*** Provided records
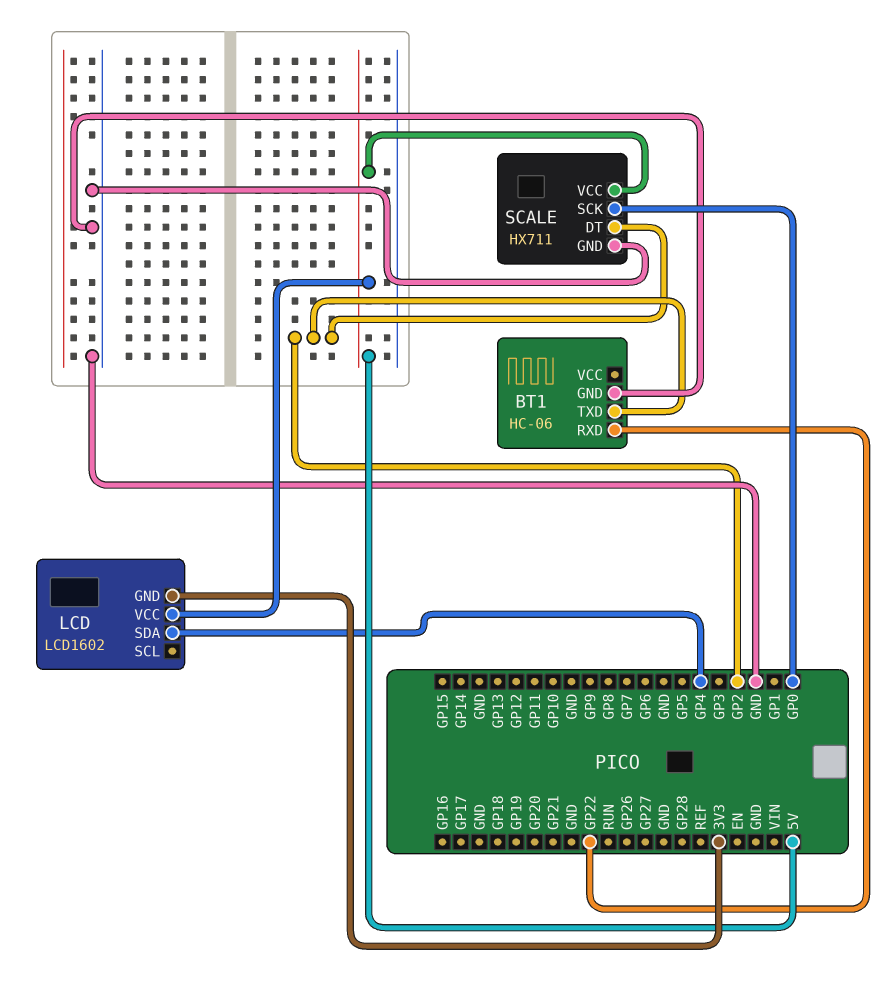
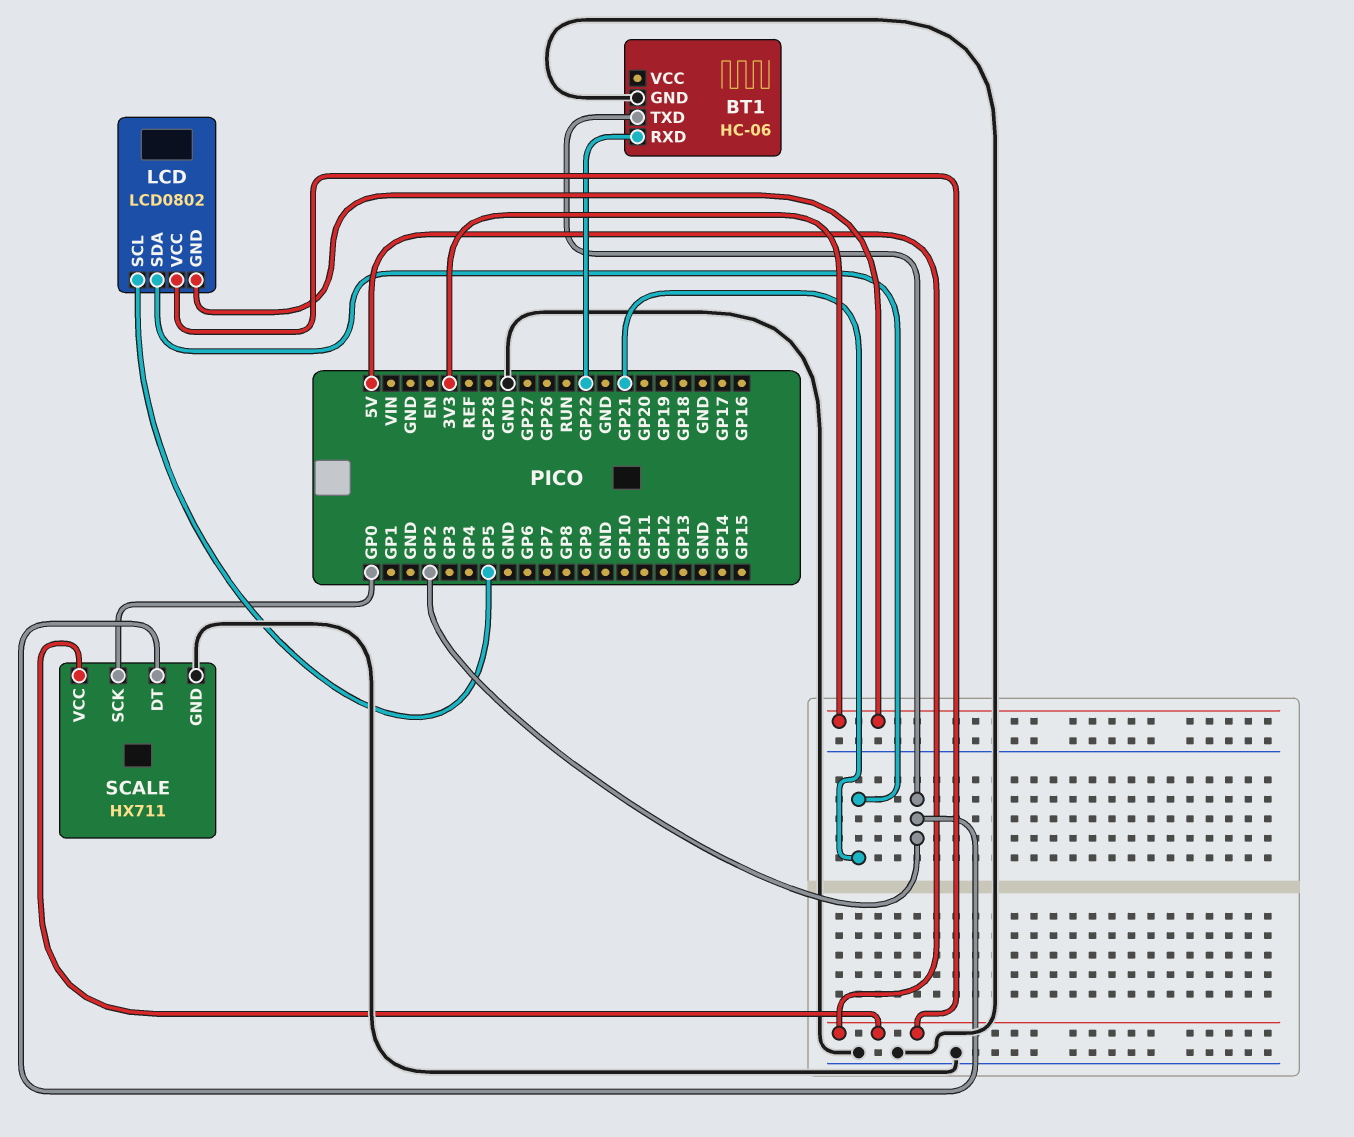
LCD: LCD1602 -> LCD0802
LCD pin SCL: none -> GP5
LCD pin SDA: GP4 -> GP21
******
*** Provided records
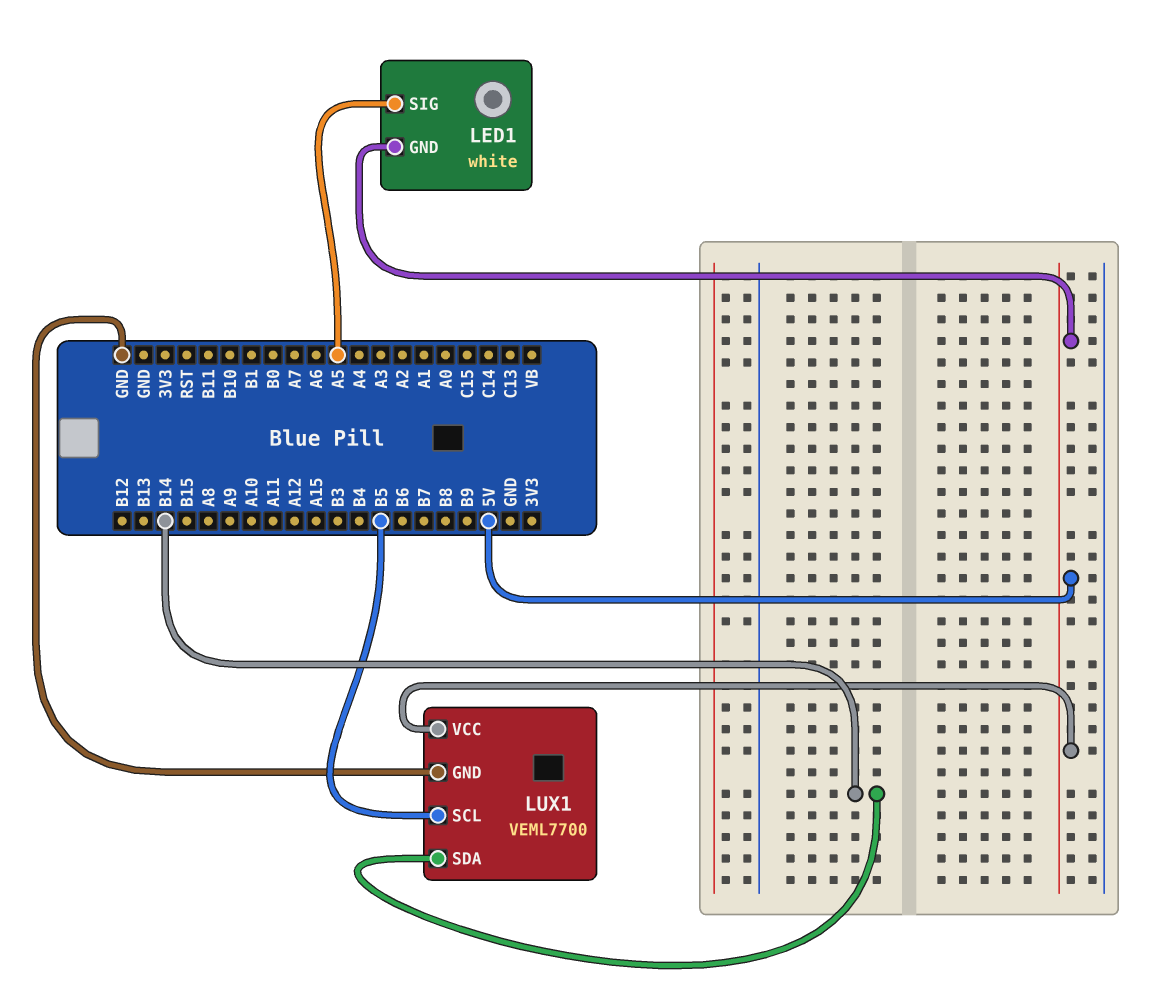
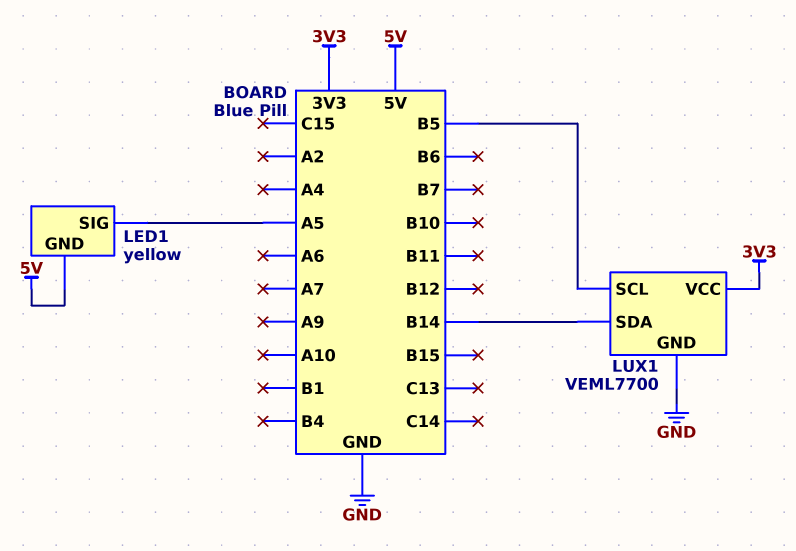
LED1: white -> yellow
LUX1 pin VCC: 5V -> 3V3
******
■ **Exercise**: Look above for the line holding "LCD: LCD1602 -> LCD0802". Print it and every line after it, exactly, through the line holding "LCD pin SDA: GP4 -> GP21".

■ **Expected answer**:
LCD: LCD1602 -> LCD0802
LCD pin SCL: none -> GP5
LCD pin SDA: GP4 -> GP21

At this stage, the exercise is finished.